EXERCISE INSTRUCTIONS: Exactly as written, restate the material below from its first line through the line containing "The card wallet (orange-coloured)", and stop there.
- - -
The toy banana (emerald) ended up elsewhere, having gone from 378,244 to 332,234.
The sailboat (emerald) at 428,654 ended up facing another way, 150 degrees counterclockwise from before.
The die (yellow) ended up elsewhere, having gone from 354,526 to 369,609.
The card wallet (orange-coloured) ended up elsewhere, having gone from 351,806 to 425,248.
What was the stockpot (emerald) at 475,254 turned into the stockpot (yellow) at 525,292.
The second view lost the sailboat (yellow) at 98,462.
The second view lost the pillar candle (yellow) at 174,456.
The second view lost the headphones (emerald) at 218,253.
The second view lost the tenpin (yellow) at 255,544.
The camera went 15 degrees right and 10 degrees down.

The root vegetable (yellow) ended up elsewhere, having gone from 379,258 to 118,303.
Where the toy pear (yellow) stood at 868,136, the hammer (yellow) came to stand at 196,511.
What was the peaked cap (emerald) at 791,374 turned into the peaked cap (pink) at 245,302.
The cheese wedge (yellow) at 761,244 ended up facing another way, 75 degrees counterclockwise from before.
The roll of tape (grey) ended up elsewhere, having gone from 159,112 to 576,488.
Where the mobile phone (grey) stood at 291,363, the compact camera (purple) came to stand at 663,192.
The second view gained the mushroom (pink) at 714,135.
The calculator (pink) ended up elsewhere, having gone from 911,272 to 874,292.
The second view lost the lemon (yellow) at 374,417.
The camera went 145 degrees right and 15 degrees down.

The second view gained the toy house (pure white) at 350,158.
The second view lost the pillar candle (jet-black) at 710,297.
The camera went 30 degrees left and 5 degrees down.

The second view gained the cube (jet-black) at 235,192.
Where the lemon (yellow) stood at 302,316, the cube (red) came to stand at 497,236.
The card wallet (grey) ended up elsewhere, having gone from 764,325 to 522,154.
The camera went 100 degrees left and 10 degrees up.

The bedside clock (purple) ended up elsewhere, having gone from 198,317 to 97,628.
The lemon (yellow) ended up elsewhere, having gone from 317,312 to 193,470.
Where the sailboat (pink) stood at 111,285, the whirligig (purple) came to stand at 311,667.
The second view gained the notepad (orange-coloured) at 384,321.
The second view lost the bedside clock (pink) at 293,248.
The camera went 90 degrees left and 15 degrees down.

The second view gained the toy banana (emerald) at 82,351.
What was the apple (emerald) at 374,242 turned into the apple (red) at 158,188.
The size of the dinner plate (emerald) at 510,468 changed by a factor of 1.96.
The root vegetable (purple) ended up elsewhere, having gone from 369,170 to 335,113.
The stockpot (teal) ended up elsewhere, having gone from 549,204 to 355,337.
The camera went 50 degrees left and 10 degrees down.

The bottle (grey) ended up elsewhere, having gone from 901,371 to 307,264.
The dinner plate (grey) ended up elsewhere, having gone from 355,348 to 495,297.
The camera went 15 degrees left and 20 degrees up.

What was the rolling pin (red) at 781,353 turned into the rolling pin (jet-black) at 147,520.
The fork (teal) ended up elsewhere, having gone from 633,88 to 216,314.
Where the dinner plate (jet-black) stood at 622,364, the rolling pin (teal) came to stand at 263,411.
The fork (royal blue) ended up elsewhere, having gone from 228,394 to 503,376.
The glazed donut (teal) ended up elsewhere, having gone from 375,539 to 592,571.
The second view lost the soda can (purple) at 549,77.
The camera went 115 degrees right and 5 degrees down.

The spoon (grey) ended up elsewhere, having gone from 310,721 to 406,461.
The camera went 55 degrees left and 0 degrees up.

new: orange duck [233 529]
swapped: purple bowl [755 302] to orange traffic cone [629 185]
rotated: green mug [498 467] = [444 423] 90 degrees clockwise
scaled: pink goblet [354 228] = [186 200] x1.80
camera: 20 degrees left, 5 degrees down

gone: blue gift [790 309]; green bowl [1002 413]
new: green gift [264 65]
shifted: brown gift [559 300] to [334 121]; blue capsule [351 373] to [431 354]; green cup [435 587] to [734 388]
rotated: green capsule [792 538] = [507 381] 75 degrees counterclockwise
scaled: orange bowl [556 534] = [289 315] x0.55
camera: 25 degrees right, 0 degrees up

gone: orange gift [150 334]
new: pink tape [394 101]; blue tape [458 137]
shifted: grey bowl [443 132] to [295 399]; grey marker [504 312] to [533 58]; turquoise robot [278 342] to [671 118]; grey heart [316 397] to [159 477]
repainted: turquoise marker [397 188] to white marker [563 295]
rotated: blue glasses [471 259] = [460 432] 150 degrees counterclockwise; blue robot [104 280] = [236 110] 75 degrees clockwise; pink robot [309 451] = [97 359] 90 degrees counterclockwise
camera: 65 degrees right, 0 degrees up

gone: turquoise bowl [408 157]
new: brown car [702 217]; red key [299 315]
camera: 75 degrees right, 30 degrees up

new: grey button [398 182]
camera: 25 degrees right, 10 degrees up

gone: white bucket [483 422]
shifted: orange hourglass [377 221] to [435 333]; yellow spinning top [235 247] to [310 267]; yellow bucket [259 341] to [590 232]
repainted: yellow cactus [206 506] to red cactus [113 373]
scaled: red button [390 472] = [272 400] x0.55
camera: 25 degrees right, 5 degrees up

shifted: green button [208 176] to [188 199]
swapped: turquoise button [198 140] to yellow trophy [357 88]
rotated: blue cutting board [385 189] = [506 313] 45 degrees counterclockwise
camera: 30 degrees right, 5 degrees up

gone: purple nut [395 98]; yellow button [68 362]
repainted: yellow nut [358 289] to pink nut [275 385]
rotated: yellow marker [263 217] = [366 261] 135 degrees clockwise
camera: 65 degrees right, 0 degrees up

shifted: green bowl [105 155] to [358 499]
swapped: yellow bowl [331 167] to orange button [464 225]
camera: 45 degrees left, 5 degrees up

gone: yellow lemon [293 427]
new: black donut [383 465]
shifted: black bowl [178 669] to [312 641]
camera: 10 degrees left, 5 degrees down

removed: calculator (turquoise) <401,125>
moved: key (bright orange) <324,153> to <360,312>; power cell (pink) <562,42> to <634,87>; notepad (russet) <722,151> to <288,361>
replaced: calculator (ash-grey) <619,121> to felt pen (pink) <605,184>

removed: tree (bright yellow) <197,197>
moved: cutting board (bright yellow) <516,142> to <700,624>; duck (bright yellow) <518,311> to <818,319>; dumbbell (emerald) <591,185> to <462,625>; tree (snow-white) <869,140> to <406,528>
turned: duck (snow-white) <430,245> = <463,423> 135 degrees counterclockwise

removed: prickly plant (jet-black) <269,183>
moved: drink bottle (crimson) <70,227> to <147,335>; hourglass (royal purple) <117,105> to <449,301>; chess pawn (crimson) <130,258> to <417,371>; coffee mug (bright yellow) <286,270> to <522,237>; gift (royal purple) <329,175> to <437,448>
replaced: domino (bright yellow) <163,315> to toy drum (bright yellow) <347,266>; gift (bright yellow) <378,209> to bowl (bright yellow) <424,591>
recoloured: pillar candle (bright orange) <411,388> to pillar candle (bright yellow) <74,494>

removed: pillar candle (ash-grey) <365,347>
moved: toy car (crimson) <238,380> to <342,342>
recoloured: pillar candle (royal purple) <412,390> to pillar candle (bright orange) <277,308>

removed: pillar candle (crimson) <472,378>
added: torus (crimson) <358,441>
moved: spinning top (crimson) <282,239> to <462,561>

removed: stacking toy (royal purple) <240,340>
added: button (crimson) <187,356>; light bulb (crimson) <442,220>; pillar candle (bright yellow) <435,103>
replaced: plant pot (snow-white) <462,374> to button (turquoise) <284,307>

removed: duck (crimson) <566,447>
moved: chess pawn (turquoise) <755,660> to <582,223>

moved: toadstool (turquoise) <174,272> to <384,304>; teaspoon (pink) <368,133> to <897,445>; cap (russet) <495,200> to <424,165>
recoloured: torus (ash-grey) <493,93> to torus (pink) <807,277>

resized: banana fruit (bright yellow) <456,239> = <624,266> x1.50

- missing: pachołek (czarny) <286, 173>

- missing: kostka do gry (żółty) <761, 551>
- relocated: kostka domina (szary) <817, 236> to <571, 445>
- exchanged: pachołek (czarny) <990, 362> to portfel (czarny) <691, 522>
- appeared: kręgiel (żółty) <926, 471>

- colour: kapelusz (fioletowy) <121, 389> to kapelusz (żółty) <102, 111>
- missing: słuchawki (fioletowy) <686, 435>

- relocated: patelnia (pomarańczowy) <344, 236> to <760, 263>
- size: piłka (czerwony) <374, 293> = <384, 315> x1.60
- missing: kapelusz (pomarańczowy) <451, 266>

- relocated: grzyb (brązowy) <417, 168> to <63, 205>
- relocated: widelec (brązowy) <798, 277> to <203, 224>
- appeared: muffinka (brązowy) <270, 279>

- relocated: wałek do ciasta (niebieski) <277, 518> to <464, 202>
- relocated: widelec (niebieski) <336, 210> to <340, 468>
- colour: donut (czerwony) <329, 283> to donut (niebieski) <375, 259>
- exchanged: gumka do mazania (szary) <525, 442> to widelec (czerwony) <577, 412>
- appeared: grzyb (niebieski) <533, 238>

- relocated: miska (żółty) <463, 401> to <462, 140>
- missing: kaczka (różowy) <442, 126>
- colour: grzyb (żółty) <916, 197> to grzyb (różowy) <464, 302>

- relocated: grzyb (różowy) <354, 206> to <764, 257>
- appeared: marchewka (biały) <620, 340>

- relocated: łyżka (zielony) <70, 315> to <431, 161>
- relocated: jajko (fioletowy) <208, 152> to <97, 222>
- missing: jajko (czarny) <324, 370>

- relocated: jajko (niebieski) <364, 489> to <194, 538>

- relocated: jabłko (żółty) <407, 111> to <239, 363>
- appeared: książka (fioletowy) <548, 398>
- - -
SOLVED PROBLEM:
The toy banana (emerald) ended up elsewhere, having gone from 378,244 to 332,234.
The sailboat (emerald) at 428,654 ended up facing another way, 150 degrees counterclockwise from before.
The die (yellow) ended up elsewhere, having gone from 354,526 to 369,609.
The card wallet (orange-coloured) ended up elsewhere, having gone from 351,806 to 425,248.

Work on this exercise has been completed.